Description of the task |
Without the pictures, reproduce the entries below exactly.

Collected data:

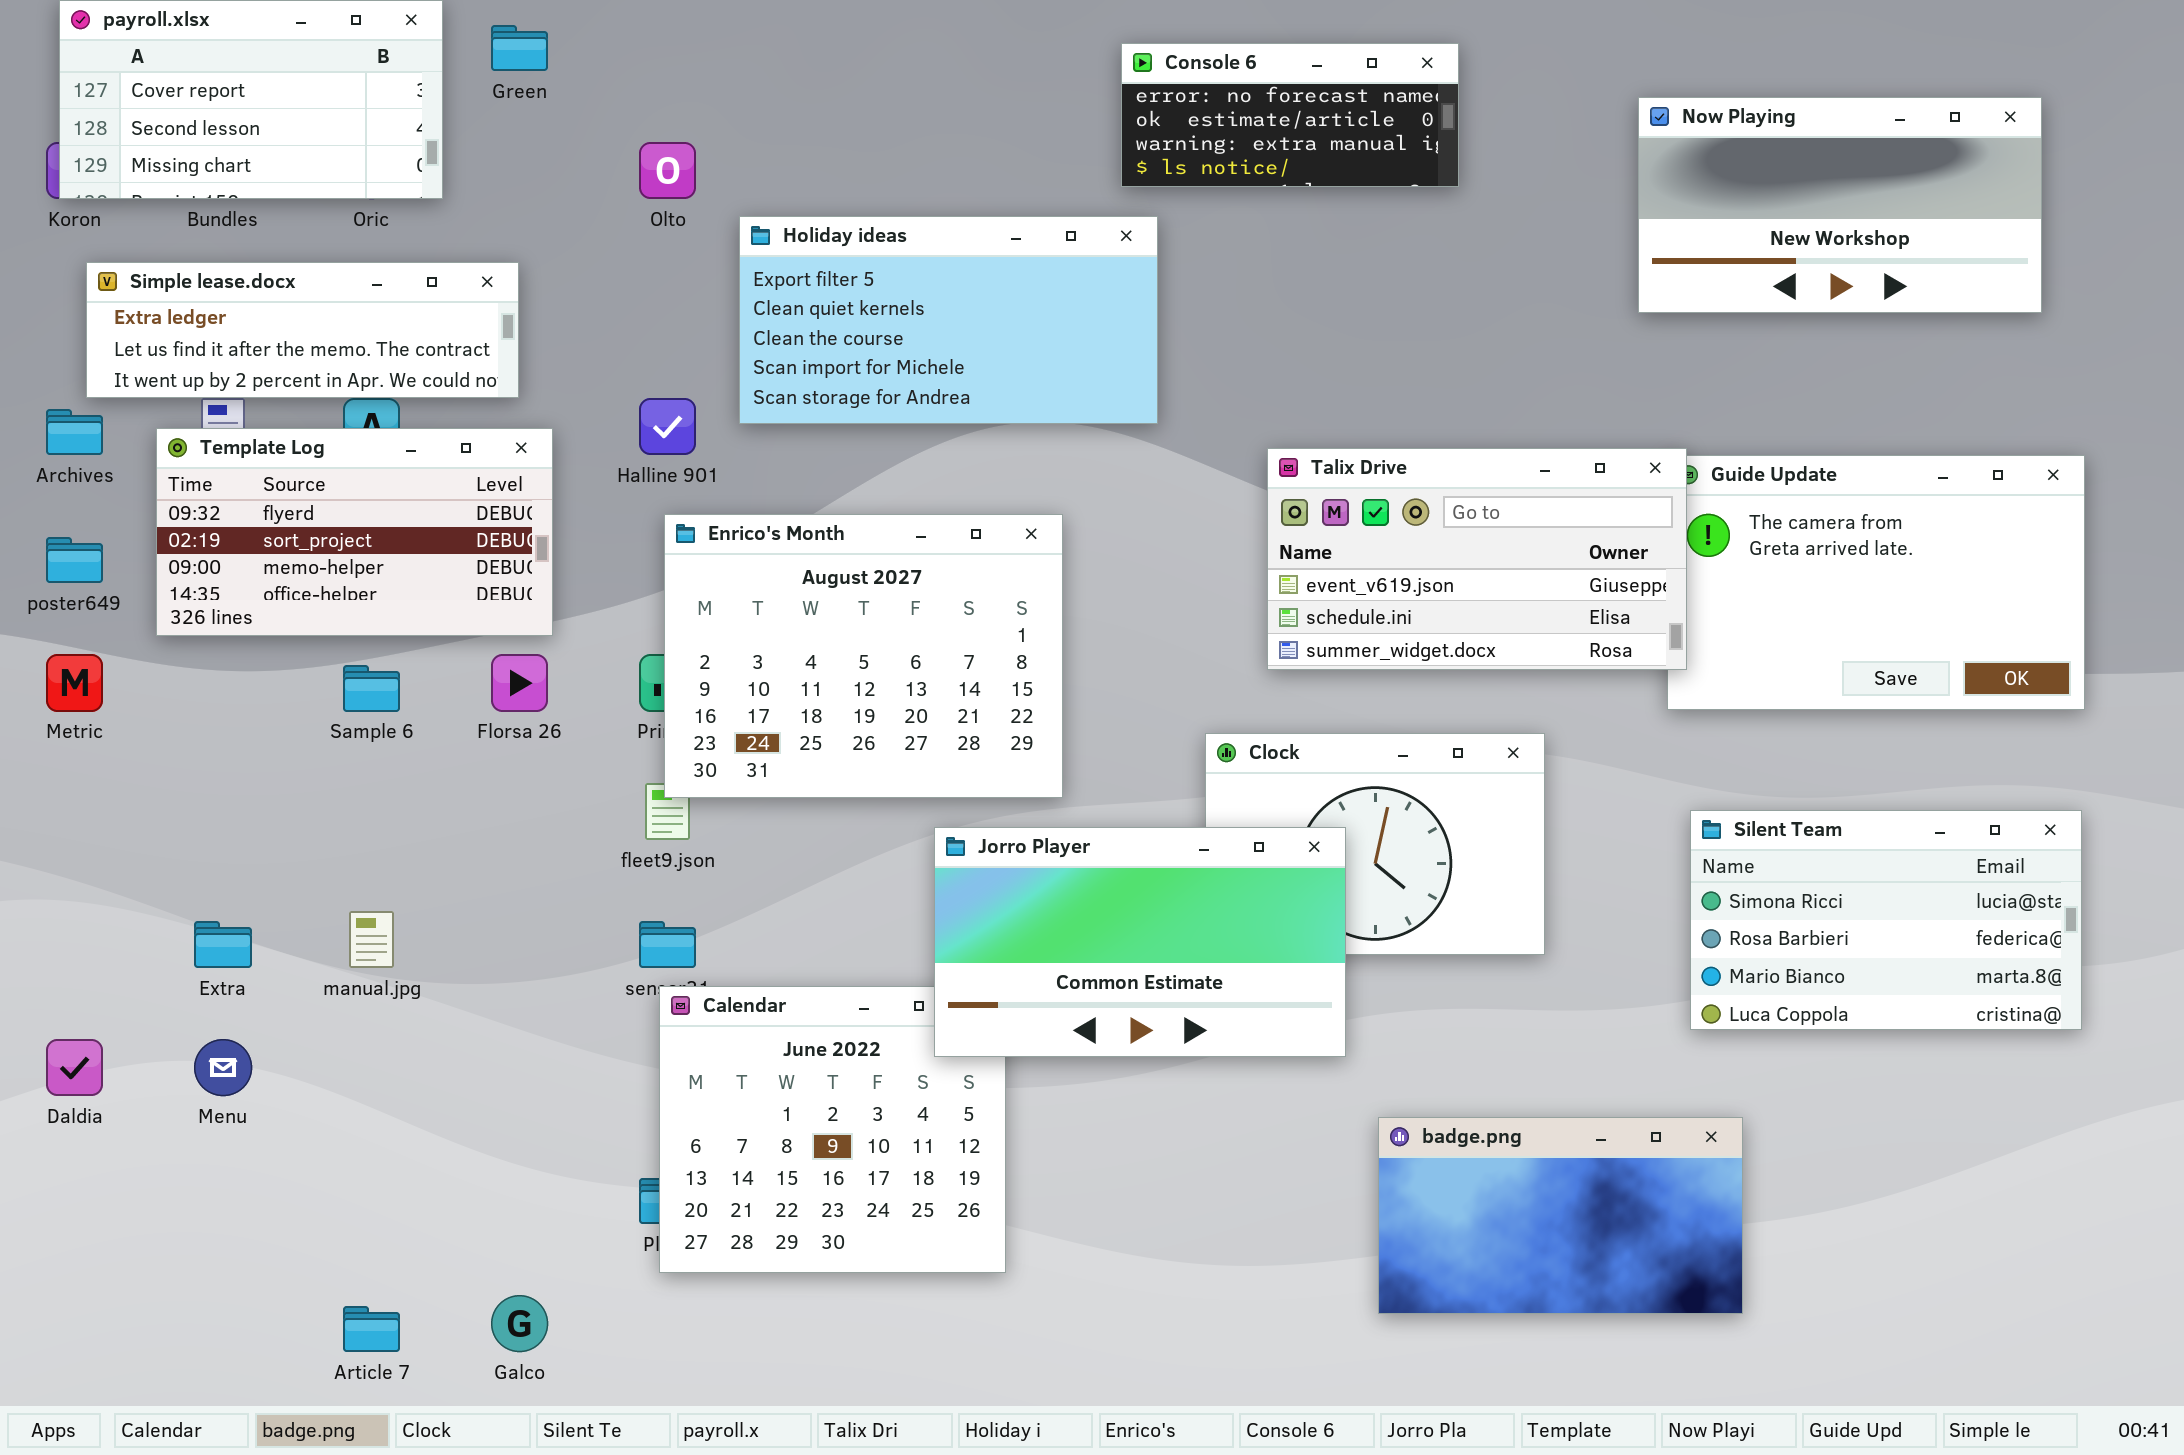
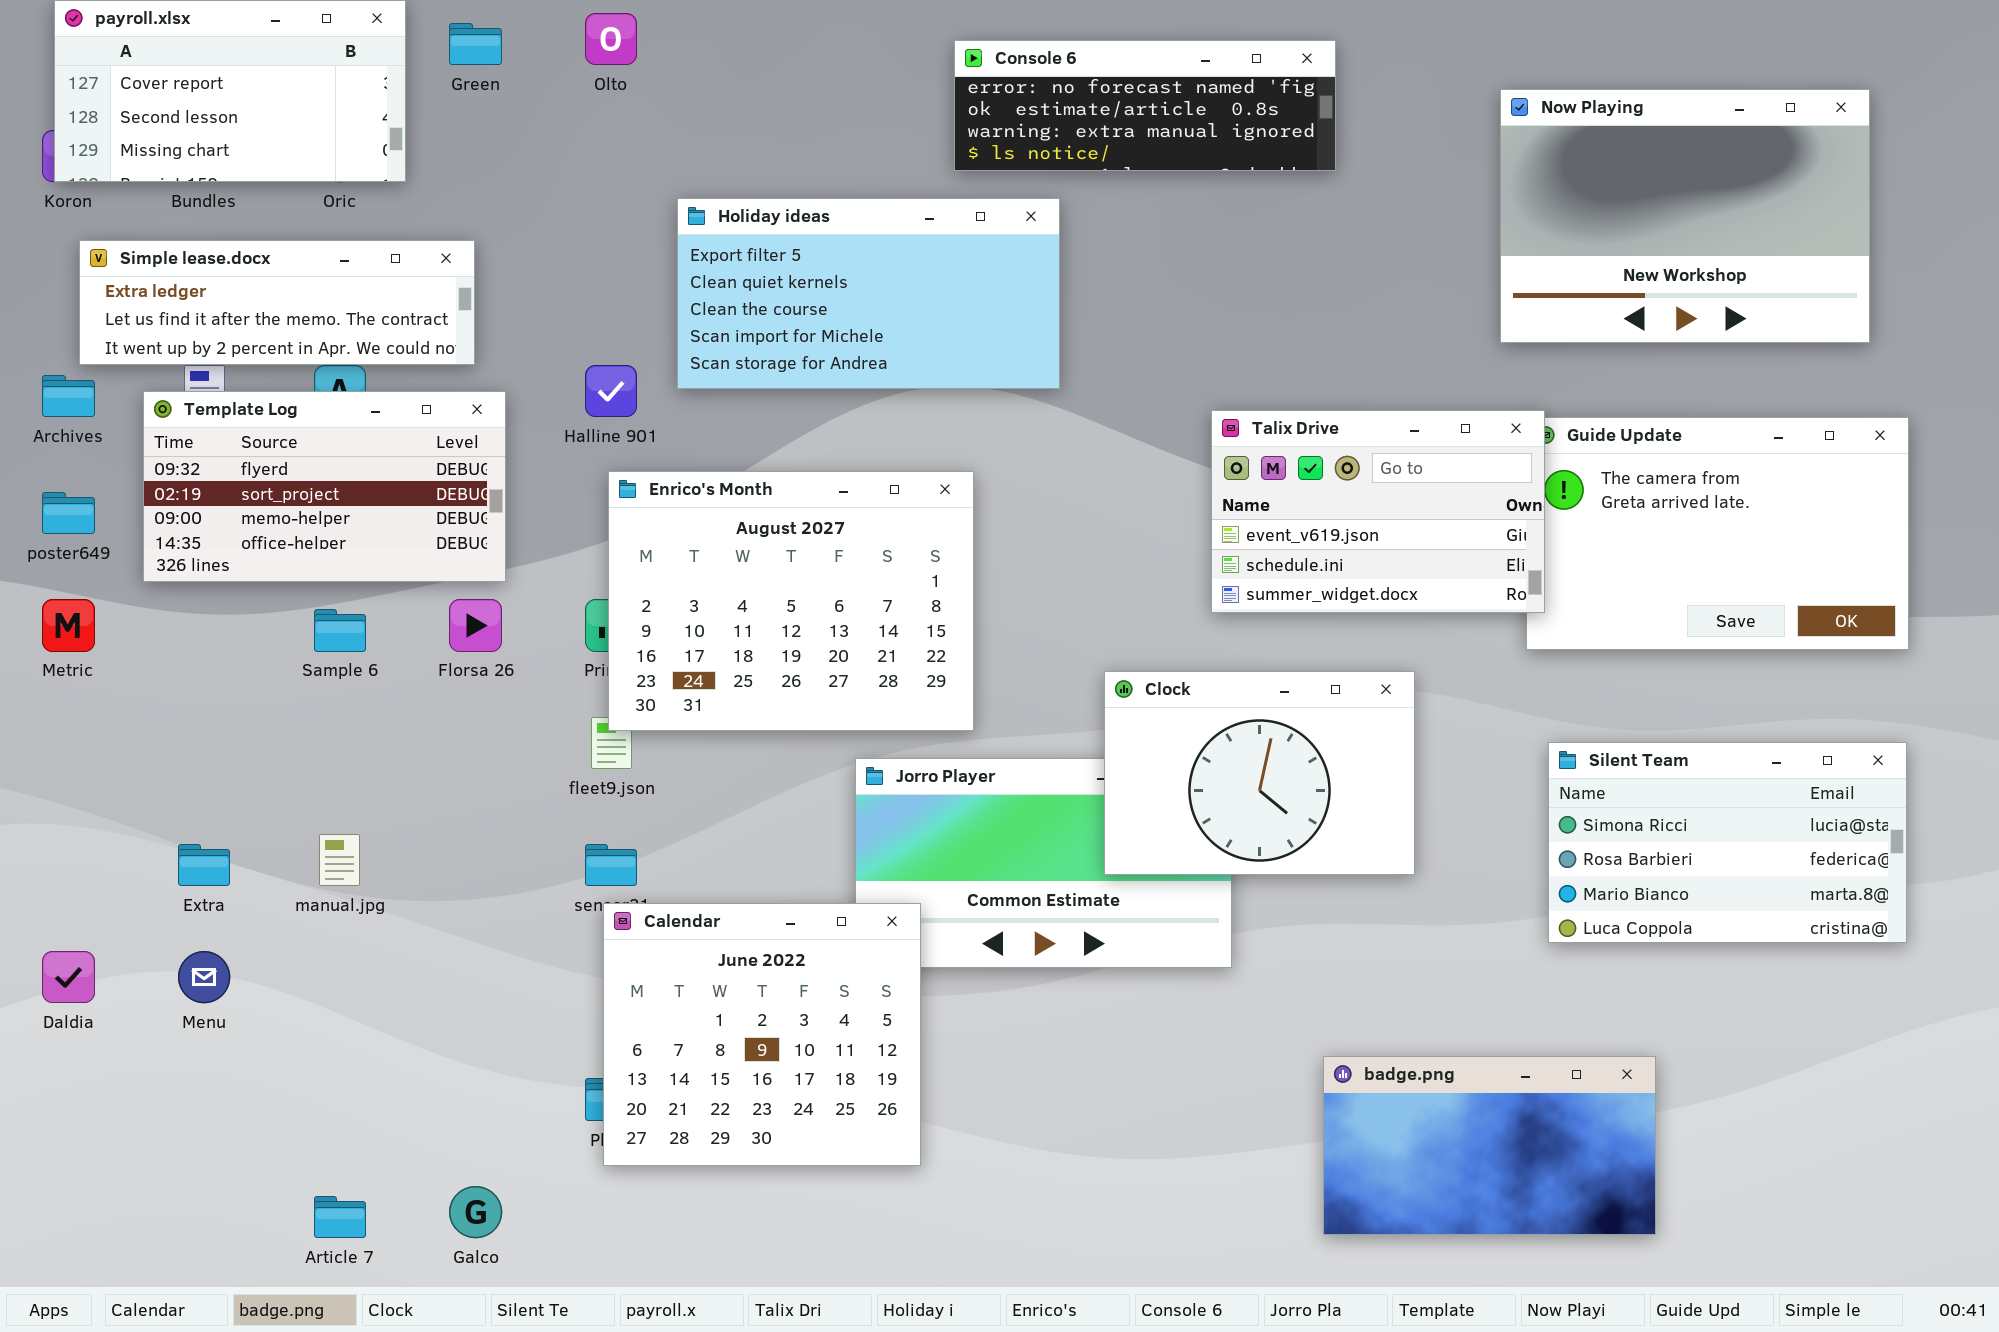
Console 6: [1121,43,1459,187] -> [954,40,1336,171], resized
Now Playing: [1638,97,2042,313] -> [1500,89,1870,343], resized
Olto: [639,142,696,199] -> [585,13,637,65], moved
Talix Drive: [1267,448,1687,670] -> [1211,410,1545,613], resized
Clock: [1205,733,1545,955] -> [1104,671,1415,875], raised
Calendar: [659,986,1006,1273] -> [603,903,921,1166], raised
badge.png: [1378,1117,1743,1314] -> [1323,1056,1656,1235], moved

Answer for the task |
Console 6: [1121,43,1459,187] -> [954,40,1336,171], resized
Now Playing: [1638,97,2042,313] -> [1500,89,1870,343], resized
Olto: [639,142,696,199] -> [585,13,637,65], moved
Talix Drive: [1267,448,1687,670] -> [1211,410,1545,613], resized
Clock: [1205,733,1545,955] -> [1104,671,1415,875], raised
Calendar: [659,986,1006,1273] -> [603,903,921,1166], raised
badge.png: [1378,1117,1743,1314] -> [1323,1056,1656,1235], moved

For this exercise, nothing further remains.